§ **EXERCISE DETAILS**:
Update the listing below by changing each "Pantry" to "Kitchen" and reproducing every other line unchanged.

◇ ◇ ◇ ◇ ◇ ◇ ◇

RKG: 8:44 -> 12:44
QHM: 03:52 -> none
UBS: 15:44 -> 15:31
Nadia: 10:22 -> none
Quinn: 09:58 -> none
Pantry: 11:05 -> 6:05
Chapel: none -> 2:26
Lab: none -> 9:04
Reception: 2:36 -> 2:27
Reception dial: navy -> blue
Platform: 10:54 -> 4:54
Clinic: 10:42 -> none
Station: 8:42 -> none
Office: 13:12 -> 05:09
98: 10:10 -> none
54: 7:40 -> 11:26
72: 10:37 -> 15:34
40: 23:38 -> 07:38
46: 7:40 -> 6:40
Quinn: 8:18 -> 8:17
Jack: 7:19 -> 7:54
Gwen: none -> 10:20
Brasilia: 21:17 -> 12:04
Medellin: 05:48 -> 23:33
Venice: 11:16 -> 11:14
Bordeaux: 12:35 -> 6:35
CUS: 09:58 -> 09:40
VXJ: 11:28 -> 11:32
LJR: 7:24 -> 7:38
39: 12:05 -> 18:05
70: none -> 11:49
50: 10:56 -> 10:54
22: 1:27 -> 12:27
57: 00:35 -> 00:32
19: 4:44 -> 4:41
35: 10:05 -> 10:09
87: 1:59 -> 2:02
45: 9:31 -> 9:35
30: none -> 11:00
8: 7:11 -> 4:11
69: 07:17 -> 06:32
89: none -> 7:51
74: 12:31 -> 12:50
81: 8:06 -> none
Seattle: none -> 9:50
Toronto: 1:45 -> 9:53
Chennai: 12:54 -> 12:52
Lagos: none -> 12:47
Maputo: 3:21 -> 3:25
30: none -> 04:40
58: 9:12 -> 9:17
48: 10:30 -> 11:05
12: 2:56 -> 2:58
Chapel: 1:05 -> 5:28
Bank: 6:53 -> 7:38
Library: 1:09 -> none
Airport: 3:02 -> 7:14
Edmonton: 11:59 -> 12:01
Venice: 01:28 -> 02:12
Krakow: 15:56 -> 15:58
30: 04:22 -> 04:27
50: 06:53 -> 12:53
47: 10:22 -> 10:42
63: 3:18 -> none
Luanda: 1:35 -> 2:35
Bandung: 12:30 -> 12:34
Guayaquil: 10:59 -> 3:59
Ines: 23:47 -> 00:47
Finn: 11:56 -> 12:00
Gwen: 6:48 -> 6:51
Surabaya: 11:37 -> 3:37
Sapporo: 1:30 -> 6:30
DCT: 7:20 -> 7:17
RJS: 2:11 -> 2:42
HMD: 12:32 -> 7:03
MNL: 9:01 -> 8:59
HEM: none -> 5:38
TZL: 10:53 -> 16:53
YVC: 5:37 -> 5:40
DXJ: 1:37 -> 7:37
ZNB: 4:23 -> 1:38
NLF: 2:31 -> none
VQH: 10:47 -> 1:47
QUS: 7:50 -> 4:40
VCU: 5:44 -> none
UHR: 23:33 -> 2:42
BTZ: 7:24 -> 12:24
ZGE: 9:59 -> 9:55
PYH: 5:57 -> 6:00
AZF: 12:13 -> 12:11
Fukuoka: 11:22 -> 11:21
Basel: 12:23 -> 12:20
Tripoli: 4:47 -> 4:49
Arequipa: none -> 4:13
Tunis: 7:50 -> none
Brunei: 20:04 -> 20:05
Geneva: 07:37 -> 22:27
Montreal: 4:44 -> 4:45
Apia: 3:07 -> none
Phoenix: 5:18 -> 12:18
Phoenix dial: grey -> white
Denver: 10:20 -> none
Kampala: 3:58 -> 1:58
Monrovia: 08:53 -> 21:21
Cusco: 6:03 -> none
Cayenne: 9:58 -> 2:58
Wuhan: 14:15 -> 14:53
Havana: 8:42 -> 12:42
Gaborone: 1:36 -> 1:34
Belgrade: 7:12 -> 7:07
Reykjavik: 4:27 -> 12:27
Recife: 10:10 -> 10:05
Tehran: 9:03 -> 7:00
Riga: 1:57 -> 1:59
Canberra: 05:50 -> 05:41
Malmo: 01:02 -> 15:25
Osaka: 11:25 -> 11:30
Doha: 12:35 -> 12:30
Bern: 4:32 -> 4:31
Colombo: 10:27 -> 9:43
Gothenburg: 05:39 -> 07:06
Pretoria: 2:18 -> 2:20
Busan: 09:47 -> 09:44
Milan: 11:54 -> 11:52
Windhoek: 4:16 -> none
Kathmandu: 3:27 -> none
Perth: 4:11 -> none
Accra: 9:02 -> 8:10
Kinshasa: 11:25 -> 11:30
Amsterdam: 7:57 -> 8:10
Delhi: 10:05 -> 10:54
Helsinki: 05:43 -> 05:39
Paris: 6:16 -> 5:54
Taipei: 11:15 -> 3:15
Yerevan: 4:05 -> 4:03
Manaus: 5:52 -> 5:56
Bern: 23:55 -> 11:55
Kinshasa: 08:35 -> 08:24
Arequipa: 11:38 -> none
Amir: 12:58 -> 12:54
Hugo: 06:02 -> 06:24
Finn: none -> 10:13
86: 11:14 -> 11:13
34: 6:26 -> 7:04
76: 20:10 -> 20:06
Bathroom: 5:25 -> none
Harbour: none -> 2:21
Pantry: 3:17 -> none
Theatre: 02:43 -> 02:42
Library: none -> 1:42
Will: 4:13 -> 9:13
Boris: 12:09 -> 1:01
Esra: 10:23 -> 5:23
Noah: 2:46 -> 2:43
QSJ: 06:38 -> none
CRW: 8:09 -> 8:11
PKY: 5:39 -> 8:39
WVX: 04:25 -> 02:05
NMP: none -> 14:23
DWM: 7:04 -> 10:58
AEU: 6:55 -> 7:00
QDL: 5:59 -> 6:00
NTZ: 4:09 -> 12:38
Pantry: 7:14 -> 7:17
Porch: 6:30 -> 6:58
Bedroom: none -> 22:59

◇ ◇ ◇ ◇ ◇ ◇ ◇

§ **COMPLETE ANSWER**:
RKG: 8:44 -> 12:44
QHM: 03:52 -> none
UBS: 15:44 -> 15:31
Nadia: 10:22 -> none
Quinn: 09:58 -> none
Kitchen: 11:05 -> 6:05
Chapel: none -> 2:26
Lab: none -> 9:04
Reception: 2:36 -> 2:27
Reception dial: navy -> blue
Platform: 10:54 -> 4:54
Clinic: 10:42 -> none
Station: 8:42 -> none
Office: 13:12 -> 05:09
98: 10:10 -> none
54: 7:40 -> 11:26
72: 10:37 -> 15:34
40: 23:38 -> 07:38
46: 7:40 -> 6:40
Quinn: 8:18 -> 8:17
Jack: 7:19 -> 7:54
Gwen: none -> 10:20
Brasilia: 21:17 -> 12:04
Medellin: 05:48 -> 23:33
Venice: 11:16 -> 11:14
Bordeaux: 12:35 -> 6:35
CUS: 09:58 -> 09:40
VXJ: 11:28 -> 11:32
LJR: 7:24 -> 7:38
39: 12:05 -> 18:05
70: none -> 11:49
50: 10:56 -> 10:54
22: 1:27 -> 12:27
57: 00:35 -> 00:32
19: 4:44 -> 4:41
35: 10:05 -> 10:09
87: 1:59 -> 2:02
45: 9:31 -> 9:35
30: none -> 11:00
8: 7:11 -> 4:11
69: 07:17 -> 06:32
89: none -> 7:51
74: 12:31 -> 12:50
81: 8:06 -> none
Seattle: none -> 9:50
Toronto: 1:45 -> 9:53
Chennai: 12:54 -> 12:52
Lagos: none -> 12:47
Maputo: 3:21 -> 3:25
30: none -> 04:40
58: 9:12 -> 9:17
48: 10:30 -> 11:05
12: 2:56 -> 2:58
Chapel: 1:05 -> 5:28
Bank: 6:53 -> 7:38
Library: 1:09 -> none
Airport: 3:02 -> 7:14
Edmonton: 11:59 -> 12:01
Venice: 01:28 -> 02:12
Krakow: 15:56 -> 15:58
30: 04:22 -> 04:27
50: 06:53 -> 12:53
47: 10:22 -> 10:42
63: 3:18 -> none
Luanda: 1:35 -> 2:35
Bandung: 12:30 -> 12:34
Guayaquil: 10:59 -> 3:59
Ines: 23:47 -> 00:47
Finn: 11:56 -> 12:00
Gwen: 6:48 -> 6:51
Surabaya: 11:37 -> 3:37
Sapporo: 1:30 -> 6:30
DCT: 7:20 -> 7:17
RJS: 2:11 -> 2:42
HMD: 12:32 -> 7:03
MNL: 9:01 -> 8:59
HEM: none -> 5:38
TZL: 10:53 -> 16:53
YVC: 5:37 -> 5:40
DXJ: 1:37 -> 7:37
ZNB: 4:23 -> 1:38
NLF: 2:31 -> none
VQH: 10:47 -> 1:47
QUS: 7:50 -> 4:40
VCU: 5:44 -> none
UHR: 23:33 -> 2:42
BTZ: 7:24 -> 12:24
ZGE: 9:59 -> 9:55
PYH: 5:57 -> 6:00
AZF: 12:13 -> 12:11
Fukuoka: 11:22 -> 11:21
Basel: 12:23 -> 12:20
Tripoli: 4:47 -> 4:49
Arequipa: none -> 4:13
Tunis: 7:50 -> none
Brunei: 20:04 -> 20:05
Geneva: 07:37 -> 22:27
Montreal: 4:44 -> 4:45
Apia: 3:07 -> none
Phoenix: 5:18 -> 12:18
Phoenix dial: grey -> white
Denver: 10:20 -> none
Kampala: 3:58 -> 1:58
Monrovia: 08:53 -> 21:21
Cusco: 6:03 -> none
Cayenne: 9:58 -> 2:58
Wuhan: 14:15 -> 14:53
Havana: 8:42 -> 12:42
Gaborone: 1:36 -> 1:34
Belgrade: 7:12 -> 7:07
Reykjavik: 4:27 -> 12:27
Recife: 10:10 -> 10:05
Tehran: 9:03 -> 7:00
Riga: 1:57 -> 1:59
Canberra: 05:50 -> 05:41
Malmo: 01:02 -> 15:25
Osaka: 11:25 -> 11:30
Doha: 12:35 -> 12:30
Bern: 4:32 -> 4:31
Colombo: 10:27 -> 9:43
Gothenburg: 05:39 -> 07:06
Pretoria: 2:18 -> 2:20
Busan: 09:47 -> 09:44
Milan: 11:54 -> 11:52
Windhoek: 4:16 -> none
Kathmandu: 3:27 -> none
Perth: 4:11 -> none
Accra: 9:02 -> 8:10
Kinshasa: 11:25 -> 11:30
Amsterdam: 7:57 -> 8:10
Delhi: 10:05 -> 10:54
Helsinki: 05:43 -> 05:39
Paris: 6:16 -> 5:54
Taipei: 11:15 -> 3:15
Yerevan: 4:05 -> 4:03
Manaus: 5:52 -> 5:56
Bern: 23:55 -> 11:55
Kinshasa: 08:35 -> 08:24
Arequipa: 11:38 -> none
Amir: 12:58 -> 12:54
Hugo: 06:02 -> 06:24
Finn: none -> 10:13
86: 11:14 -> 11:13
34: 6:26 -> 7:04
76: 20:10 -> 20:06
Bathroom: 5:25 -> none
Harbour: none -> 2:21
Kitchen: 3:17 -> none
Theatre: 02:43 -> 02:42
Library: none -> 1:42
Will: 4:13 -> 9:13
Boris: 12:09 -> 1:01
Esra: 10:23 -> 5:23
Noah: 2:46 -> 2:43
QSJ: 06:38 -> none
CRW: 8:09 -> 8:11
PKY: 5:39 -> 8:39
WVX: 04:25 -> 02:05
NMP: none -> 14:23
DWM: 7:04 -> 10:58
AEU: 6:55 -> 7:00
QDL: 5:59 -> 6:00
NTZ: 4:09 -> 12:38
Kitchen: 7:14 -> 7:17
Porch: 6:30 -> 6:58
Bedroom: none -> 22:59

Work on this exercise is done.